Data in this exercise:
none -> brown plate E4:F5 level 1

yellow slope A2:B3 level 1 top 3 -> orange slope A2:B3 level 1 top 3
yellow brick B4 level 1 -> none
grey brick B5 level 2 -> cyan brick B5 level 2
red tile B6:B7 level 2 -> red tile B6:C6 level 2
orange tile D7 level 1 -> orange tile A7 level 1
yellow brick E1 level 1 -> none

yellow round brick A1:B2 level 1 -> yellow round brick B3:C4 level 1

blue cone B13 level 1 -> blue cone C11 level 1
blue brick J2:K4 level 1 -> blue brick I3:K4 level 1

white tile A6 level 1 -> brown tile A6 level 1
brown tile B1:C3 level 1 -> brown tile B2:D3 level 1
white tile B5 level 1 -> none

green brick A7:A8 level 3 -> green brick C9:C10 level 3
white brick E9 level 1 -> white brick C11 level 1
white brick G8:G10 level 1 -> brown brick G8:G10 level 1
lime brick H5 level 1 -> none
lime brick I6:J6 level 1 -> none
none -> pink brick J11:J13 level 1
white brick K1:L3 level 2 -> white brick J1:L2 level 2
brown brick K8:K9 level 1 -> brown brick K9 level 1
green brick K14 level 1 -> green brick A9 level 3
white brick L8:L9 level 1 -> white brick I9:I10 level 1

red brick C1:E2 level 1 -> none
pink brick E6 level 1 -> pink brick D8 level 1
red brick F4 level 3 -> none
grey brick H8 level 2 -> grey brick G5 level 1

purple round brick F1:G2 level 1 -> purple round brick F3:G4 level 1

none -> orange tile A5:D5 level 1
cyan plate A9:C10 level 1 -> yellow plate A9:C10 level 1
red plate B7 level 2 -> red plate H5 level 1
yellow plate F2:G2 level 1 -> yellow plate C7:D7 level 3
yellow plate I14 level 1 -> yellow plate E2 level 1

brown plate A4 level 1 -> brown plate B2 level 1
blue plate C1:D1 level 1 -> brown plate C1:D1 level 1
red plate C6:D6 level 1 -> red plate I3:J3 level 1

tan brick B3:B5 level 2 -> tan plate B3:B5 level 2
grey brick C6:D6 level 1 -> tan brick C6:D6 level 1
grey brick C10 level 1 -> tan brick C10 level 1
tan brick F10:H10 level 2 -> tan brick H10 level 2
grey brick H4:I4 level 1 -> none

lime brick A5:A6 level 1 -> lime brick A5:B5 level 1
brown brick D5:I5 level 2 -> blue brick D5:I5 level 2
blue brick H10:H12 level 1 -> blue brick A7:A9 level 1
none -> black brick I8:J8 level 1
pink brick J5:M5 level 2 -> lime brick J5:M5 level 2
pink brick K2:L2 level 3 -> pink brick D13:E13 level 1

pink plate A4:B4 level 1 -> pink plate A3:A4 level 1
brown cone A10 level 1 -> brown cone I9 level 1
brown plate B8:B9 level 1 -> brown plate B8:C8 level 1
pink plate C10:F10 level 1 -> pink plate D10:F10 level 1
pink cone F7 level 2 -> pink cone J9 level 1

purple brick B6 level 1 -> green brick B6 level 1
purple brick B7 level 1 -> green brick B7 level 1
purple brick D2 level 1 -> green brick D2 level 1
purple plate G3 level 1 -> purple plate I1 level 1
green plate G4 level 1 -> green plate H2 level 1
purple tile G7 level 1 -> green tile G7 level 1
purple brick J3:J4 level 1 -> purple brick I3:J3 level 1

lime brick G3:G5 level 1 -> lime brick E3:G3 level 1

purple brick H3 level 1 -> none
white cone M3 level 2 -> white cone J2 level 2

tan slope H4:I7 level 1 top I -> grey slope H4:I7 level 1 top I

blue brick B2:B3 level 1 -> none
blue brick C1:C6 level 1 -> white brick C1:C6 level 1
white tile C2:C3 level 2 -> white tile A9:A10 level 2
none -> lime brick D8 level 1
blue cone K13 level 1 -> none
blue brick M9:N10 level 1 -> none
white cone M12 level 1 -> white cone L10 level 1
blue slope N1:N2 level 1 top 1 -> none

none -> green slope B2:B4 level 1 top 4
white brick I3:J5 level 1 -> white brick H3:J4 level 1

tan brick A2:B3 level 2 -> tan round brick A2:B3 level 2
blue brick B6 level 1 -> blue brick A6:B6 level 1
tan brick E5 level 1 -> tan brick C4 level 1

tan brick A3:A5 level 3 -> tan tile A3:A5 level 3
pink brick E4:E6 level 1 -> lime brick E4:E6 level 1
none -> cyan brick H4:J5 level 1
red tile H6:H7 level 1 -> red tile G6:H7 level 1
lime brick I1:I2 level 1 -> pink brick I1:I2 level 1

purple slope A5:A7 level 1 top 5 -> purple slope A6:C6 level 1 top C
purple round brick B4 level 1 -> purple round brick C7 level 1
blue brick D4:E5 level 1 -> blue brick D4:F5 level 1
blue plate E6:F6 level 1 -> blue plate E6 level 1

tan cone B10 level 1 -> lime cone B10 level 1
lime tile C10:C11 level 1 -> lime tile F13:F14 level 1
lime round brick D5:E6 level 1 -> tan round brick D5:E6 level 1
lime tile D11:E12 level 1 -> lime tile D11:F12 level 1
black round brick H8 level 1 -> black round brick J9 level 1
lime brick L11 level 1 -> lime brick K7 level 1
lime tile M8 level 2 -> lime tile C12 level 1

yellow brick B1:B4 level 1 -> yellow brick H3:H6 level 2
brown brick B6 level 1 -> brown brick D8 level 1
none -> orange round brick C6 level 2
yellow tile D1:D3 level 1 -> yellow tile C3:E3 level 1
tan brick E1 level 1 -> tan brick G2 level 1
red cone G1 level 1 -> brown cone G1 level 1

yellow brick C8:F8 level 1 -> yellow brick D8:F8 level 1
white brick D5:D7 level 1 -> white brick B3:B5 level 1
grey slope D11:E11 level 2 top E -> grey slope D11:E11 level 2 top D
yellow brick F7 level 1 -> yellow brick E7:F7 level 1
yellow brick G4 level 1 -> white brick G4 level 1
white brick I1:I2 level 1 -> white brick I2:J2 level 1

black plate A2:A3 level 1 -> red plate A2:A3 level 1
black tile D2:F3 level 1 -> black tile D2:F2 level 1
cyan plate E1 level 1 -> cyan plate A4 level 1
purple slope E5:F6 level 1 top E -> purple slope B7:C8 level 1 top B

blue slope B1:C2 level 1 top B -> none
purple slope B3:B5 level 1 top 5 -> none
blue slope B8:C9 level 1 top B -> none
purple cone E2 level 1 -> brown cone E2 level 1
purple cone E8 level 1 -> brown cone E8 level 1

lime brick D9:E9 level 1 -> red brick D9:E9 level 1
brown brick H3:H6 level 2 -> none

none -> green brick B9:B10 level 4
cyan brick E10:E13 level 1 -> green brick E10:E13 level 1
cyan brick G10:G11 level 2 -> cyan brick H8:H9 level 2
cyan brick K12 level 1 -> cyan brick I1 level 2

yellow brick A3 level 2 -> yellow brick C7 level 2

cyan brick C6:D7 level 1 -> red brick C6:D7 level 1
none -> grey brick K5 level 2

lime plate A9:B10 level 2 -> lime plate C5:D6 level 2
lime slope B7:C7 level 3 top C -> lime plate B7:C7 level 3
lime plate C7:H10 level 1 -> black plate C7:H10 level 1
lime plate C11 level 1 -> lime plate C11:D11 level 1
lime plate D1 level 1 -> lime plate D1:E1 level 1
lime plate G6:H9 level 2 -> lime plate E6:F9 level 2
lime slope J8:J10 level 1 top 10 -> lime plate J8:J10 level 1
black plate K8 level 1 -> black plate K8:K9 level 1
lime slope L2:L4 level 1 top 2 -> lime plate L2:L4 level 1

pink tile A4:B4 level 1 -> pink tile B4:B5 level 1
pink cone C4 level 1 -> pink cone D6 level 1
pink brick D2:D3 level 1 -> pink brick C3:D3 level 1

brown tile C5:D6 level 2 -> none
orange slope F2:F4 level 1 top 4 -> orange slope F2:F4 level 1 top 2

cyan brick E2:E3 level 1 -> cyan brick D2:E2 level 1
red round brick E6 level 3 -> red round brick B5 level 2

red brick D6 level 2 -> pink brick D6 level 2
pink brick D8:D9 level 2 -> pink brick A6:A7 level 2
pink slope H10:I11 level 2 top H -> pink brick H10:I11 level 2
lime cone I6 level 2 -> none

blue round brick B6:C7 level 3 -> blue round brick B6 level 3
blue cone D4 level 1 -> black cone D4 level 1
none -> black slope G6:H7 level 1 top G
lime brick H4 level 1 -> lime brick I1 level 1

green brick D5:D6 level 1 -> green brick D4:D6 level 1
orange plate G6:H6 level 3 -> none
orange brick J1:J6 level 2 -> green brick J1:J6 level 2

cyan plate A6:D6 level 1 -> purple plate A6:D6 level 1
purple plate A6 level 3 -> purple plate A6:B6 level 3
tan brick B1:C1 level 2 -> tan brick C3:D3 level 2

Instructions to follow: Please report every line in the entries above that holds the string "cyan".

Result of this task:
grey brick B5 level 2 -> cyan brick B5 level 2
cyan plate A9:C10 level 1 -> yellow plate A9:C10 level 1
none -> cyan brick H4:J5 level 1
cyan plate E1 level 1 -> cyan plate A4 level 1
cyan brick E10:E13 level 1 -> green brick E10:E13 level 1
cyan brick G10:G11 level 2 -> cyan brick H8:H9 level 2
cyan brick K12 level 1 -> cyan brick I1 level 2
cyan brick C6:D7 level 1 -> red brick C6:D7 level 1
cyan brick E2:E3 level 1 -> cyan brick D2:E2 level 1
cyan plate A6:D6 level 1 -> purple plate A6:D6 level 1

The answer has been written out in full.